━━━━━ DATASET EXTRACT ━━━━━
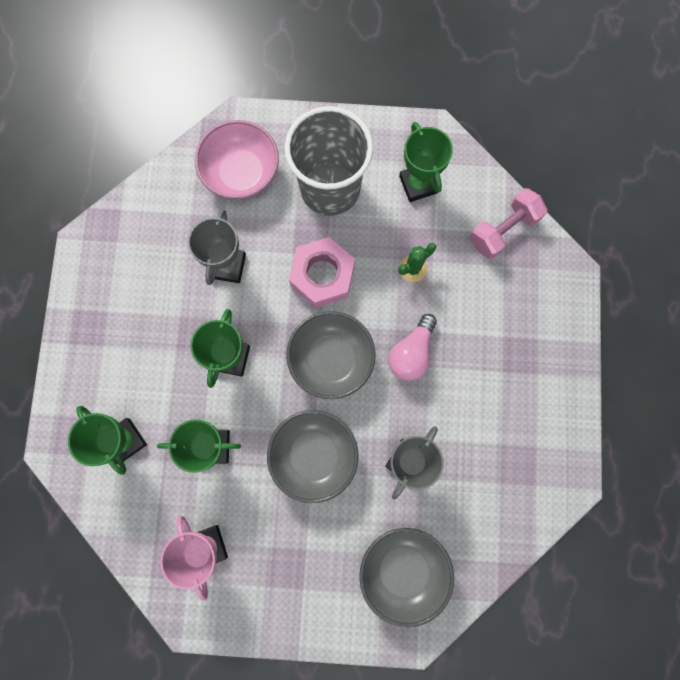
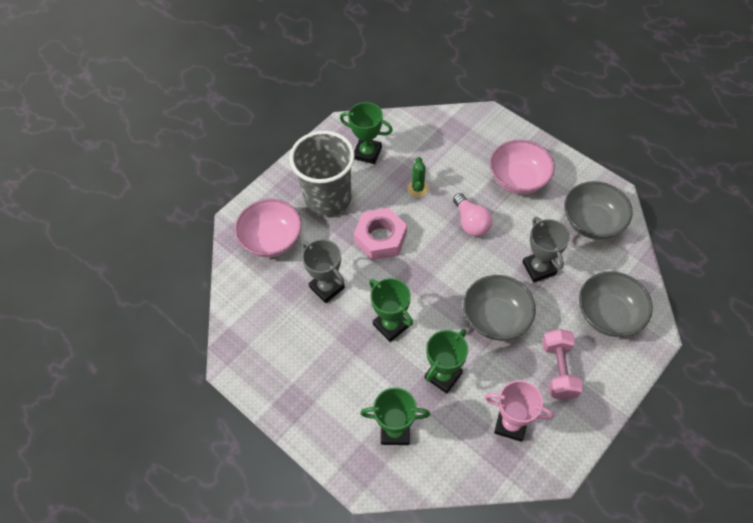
camera: 50 degrees left, 20 degrees down
(331, 359) = (439, 268): grey bowl -> grey bowl (592, 222)
(503, 230) = (433, 130): pink dumbbell -> pink dumbbell (558, 370)
(507, 365) = (518, 179): none -> pink bowl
━━━━━
» WHAT YOU HAVE TO DO
Write the lines out again exactly, beginning at the line that contains "(503, 230) = (433, 130): pink" and stopping only at the final line of the listing above.

» ANSWER BOX
(503, 230) = (433, 130): pink dumbbell -> pink dumbbell (558, 370)
(507, 365) = (518, 179): none -> pink bowl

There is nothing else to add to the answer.